[Extracted data entries]
-=-=-=-=-

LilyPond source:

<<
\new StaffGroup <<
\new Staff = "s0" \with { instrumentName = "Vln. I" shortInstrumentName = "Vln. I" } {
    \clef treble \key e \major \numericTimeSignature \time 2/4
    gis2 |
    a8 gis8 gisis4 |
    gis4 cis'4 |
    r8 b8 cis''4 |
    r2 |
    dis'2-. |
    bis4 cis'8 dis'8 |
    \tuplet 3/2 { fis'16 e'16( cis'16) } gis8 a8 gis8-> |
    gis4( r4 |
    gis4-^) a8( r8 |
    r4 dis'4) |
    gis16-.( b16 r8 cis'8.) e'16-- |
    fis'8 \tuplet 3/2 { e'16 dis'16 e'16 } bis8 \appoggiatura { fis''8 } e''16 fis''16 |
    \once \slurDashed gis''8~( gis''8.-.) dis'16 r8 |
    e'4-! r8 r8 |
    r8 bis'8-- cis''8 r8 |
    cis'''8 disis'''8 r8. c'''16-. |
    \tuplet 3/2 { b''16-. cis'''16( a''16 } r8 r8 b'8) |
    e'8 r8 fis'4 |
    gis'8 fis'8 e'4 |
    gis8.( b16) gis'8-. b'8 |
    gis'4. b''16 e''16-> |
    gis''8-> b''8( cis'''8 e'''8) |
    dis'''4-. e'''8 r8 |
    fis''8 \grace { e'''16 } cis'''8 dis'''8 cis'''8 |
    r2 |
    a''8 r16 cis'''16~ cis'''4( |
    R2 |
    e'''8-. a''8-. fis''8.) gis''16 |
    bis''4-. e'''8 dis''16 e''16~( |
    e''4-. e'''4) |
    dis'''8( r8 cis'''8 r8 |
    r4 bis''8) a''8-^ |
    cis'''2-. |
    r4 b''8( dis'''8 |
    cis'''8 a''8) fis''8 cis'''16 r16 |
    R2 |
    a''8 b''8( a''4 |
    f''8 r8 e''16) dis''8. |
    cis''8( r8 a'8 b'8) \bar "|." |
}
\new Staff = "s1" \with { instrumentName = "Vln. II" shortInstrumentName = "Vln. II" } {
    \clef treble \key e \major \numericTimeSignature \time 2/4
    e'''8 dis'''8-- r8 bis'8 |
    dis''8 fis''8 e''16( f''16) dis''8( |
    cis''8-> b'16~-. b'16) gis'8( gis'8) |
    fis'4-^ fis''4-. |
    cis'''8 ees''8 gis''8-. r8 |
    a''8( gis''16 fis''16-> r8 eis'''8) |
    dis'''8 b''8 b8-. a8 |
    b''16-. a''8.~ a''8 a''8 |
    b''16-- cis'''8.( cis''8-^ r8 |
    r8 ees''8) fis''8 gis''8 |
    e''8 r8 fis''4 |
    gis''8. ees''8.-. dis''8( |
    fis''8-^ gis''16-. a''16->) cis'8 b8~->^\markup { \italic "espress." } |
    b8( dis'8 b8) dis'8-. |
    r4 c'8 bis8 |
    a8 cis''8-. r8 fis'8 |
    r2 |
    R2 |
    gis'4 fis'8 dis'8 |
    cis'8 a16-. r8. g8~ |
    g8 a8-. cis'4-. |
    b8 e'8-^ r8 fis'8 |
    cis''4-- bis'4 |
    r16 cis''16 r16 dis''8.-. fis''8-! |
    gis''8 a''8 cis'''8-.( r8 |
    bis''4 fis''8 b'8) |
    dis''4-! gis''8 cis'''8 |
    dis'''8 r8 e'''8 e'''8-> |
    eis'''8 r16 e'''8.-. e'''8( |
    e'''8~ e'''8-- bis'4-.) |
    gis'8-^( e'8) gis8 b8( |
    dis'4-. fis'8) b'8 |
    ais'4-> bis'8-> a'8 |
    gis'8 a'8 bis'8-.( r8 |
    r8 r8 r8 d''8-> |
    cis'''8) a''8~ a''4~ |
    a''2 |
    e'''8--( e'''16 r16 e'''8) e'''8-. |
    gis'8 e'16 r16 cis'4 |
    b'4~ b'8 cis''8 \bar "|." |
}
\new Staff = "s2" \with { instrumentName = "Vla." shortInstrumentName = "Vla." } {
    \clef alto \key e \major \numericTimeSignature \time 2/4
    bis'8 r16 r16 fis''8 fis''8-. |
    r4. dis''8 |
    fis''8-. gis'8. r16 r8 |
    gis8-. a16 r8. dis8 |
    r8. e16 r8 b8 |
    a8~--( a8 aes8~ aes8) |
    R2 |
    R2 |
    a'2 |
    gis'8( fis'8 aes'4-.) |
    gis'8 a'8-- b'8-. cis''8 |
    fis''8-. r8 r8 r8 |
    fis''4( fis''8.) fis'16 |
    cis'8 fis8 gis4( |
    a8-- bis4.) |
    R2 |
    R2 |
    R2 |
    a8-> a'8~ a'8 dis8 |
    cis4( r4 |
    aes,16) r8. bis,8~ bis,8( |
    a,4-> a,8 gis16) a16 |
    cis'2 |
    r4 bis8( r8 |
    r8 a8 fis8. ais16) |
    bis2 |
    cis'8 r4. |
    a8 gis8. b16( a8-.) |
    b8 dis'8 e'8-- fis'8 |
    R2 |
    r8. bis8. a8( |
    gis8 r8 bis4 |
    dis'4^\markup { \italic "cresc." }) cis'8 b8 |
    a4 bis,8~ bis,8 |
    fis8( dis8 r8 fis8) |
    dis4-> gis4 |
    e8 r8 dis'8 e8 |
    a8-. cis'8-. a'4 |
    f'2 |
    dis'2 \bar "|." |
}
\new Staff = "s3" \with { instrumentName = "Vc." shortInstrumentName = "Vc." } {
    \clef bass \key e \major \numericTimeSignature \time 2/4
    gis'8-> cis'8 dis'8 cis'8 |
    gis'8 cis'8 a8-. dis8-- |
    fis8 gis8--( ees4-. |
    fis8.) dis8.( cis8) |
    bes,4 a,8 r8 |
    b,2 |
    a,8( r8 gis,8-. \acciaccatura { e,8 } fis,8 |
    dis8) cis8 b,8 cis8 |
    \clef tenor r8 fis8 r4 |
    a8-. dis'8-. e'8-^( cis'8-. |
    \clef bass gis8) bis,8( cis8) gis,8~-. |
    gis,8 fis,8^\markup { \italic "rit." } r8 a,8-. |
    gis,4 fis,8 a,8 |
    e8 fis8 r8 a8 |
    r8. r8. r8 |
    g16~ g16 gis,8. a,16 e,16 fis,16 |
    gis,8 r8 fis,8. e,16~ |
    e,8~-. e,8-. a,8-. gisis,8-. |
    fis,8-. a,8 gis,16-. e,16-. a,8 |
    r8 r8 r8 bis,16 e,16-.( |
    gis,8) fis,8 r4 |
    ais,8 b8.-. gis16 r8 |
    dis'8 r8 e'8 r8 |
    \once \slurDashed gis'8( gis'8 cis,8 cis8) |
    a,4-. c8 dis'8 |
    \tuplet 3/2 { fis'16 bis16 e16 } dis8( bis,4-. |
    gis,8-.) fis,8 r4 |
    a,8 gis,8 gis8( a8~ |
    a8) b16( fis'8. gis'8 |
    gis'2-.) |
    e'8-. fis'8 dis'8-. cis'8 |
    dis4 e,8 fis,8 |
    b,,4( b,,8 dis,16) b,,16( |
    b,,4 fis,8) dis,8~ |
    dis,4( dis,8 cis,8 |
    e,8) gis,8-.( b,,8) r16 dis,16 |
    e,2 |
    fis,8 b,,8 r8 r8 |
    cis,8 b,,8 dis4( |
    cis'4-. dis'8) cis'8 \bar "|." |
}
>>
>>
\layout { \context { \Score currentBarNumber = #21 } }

-=-=-=-=-

# Exercise requirements
Pull out every line in the data that contains the string "instrumentName".

# Completed task
\new Staff = "s0" \with { instrumentName = "Vln. I" shortInstrumentName = "Vln. I" } {
\new Staff = "s1" \with { instrumentName = "Vln. II" shortInstrumentName = "Vln. II" } {
\new Staff = "s2" \with { instrumentName = "Vla." shortInstrumentName = "Vla." } {
\new Staff = "s3" \with { instrumentName = "Vc." shortInstrumentName = "Vc." } {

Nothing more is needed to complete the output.